[Recorded data]
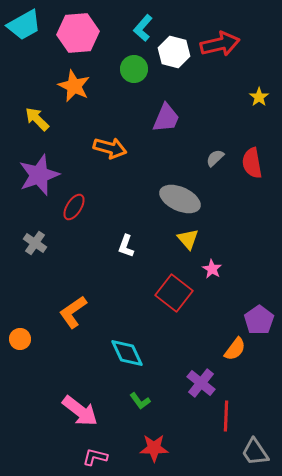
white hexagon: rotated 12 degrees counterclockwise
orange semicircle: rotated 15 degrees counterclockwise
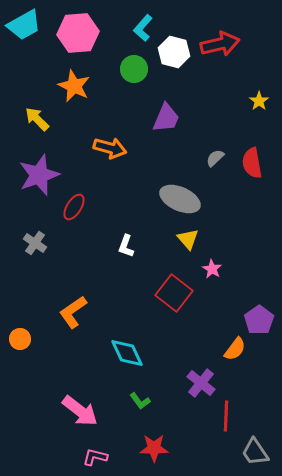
yellow star: moved 4 px down
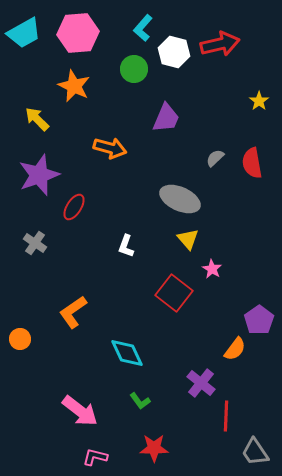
cyan trapezoid: moved 8 px down
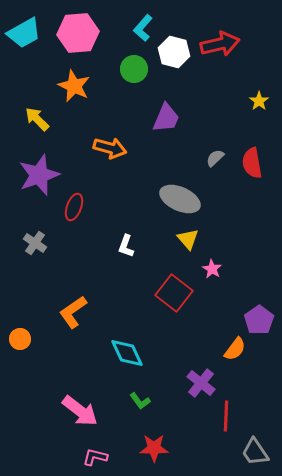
red ellipse: rotated 12 degrees counterclockwise
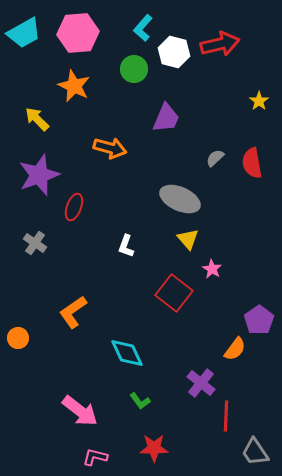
orange circle: moved 2 px left, 1 px up
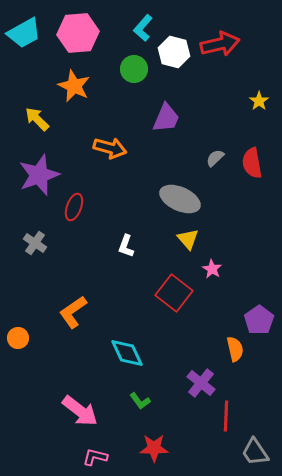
orange semicircle: rotated 50 degrees counterclockwise
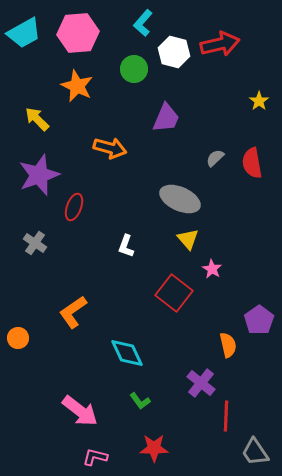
cyan L-shape: moved 5 px up
orange star: moved 3 px right
orange semicircle: moved 7 px left, 4 px up
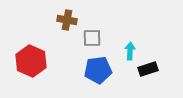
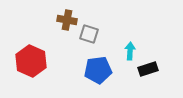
gray square: moved 3 px left, 4 px up; rotated 18 degrees clockwise
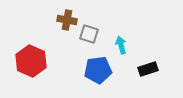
cyan arrow: moved 9 px left, 6 px up; rotated 18 degrees counterclockwise
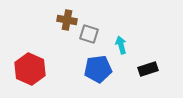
red hexagon: moved 1 px left, 8 px down
blue pentagon: moved 1 px up
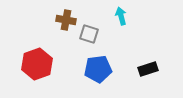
brown cross: moved 1 px left
cyan arrow: moved 29 px up
red hexagon: moved 7 px right, 5 px up; rotated 16 degrees clockwise
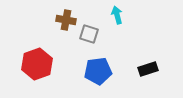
cyan arrow: moved 4 px left, 1 px up
blue pentagon: moved 2 px down
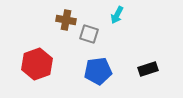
cyan arrow: rotated 138 degrees counterclockwise
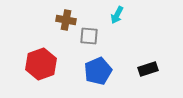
gray square: moved 2 px down; rotated 12 degrees counterclockwise
red hexagon: moved 4 px right
blue pentagon: rotated 16 degrees counterclockwise
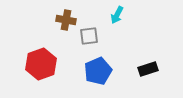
gray square: rotated 12 degrees counterclockwise
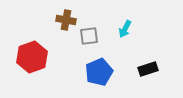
cyan arrow: moved 8 px right, 14 px down
red hexagon: moved 9 px left, 7 px up
blue pentagon: moved 1 px right, 1 px down
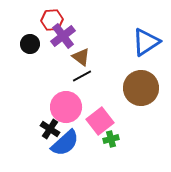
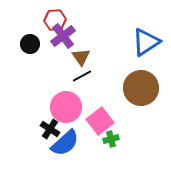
red hexagon: moved 3 px right
brown triangle: rotated 18 degrees clockwise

→ OBJECTIVE:
Copy the material above, swapping each "cyan arrow" for "teal arrow" and leaving everything else unchanged. Leave the picture lines out of your answer.

→ COMPLETED TASK:
white hexagon: rotated 12 degrees counterclockwise
orange semicircle: rotated 15 degrees counterclockwise
yellow star: moved 4 px down
cyan trapezoid: moved 8 px down
red ellipse: rotated 12 degrees counterclockwise
orange circle: moved 2 px left, 1 px up
orange semicircle: rotated 50 degrees counterclockwise
cyan L-shape: moved 5 px up
orange star: moved 3 px right
orange semicircle: moved 7 px left, 4 px up
gray square: moved 3 px left, 4 px up; rotated 18 degrees clockwise
teal arrow: moved 9 px left, 6 px up; rotated 18 degrees counterclockwise
red hexagon: moved 1 px left, 8 px down
blue pentagon: moved 1 px up
brown cross: moved 1 px left
teal arrow: moved 29 px up
red hexagon: moved 7 px right, 5 px up; rotated 16 degrees clockwise
teal arrow: moved 4 px left, 1 px up
blue pentagon: moved 2 px down
teal arrow: rotated 138 degrees counterclockwise
gray square: moved 2 px down; rotated 12 degrees counterclockwise
red hexagon: moved 4 px right
blue pentagon: rotated 16 degrees counterclockwise
gray square: rotated 12 degrees counterclockwise
teal arrow: moved 8 px right, 14 px down
red hexagon: moved 9 px left, 7 px up
blue pentagon: moved 1 px right, 1 px down
red hexagon: moved 3 px right
brown triangle: rotated 18 degrees clockwise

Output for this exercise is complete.